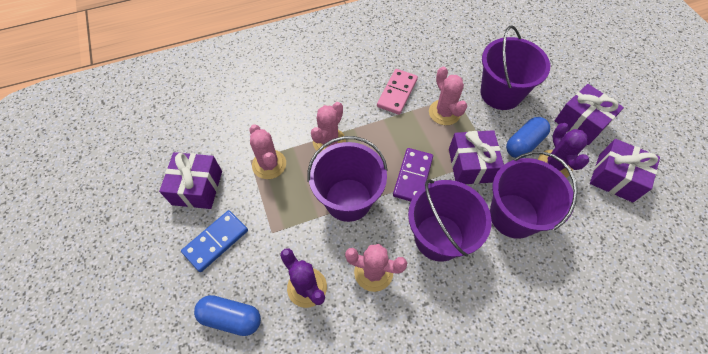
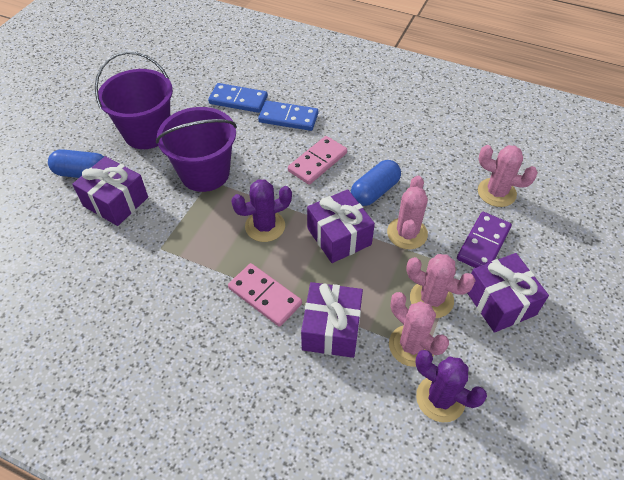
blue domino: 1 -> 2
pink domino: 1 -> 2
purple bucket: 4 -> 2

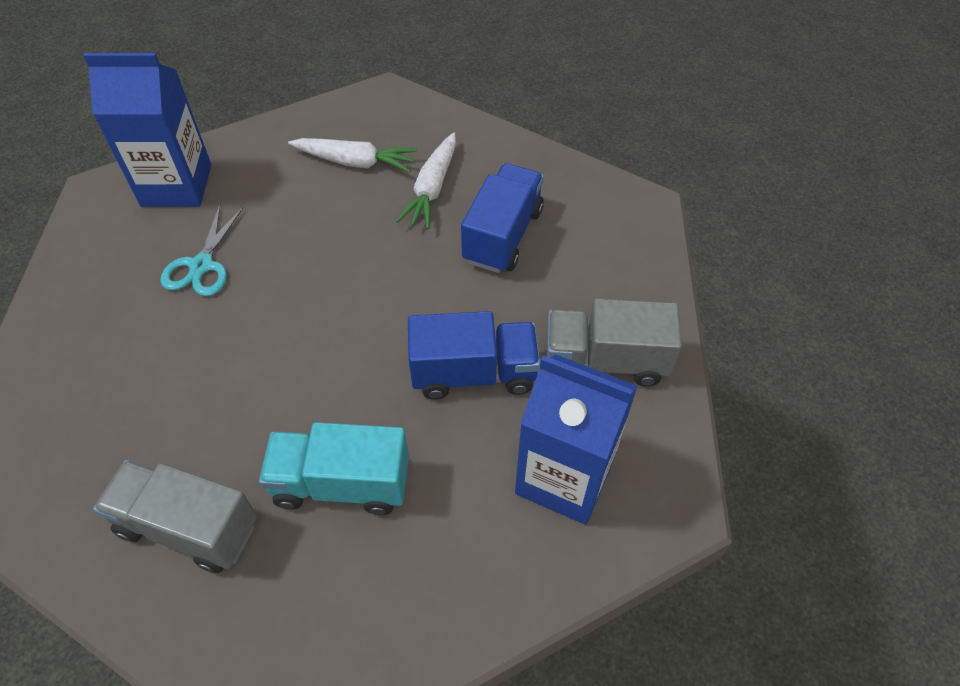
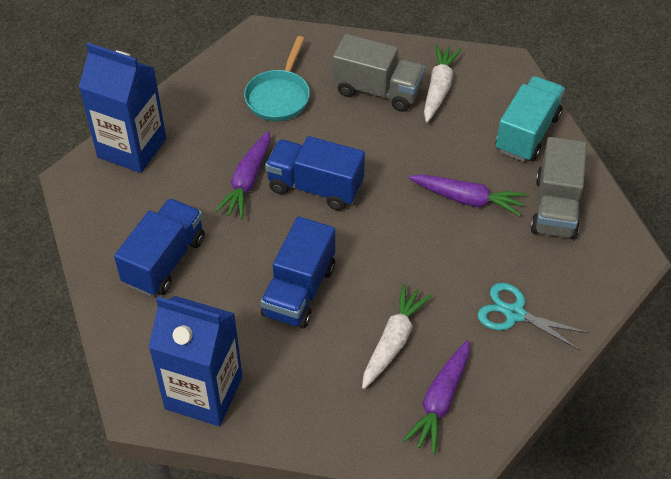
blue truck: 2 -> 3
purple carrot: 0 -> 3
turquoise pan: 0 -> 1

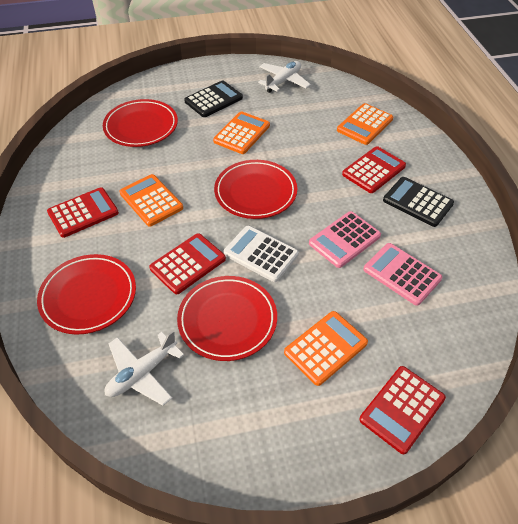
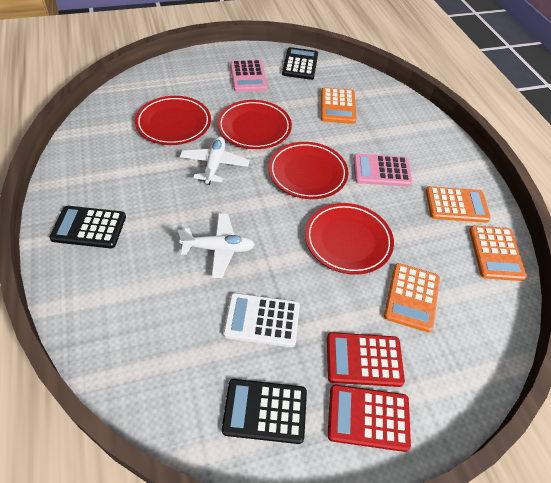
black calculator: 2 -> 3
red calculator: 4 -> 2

What to do: Output every record verbatim, skipping images.

Reply:
blue domino: 1 -> 2
pink domino: 1 -> 2
purple bucket: 4 -> 2

blue truck: 2 -> 3
purple carrot: 0 -> 3
turquoise pan: 0 -> 1

black calculator: 2 -> 3
red calculator: 4 -> 2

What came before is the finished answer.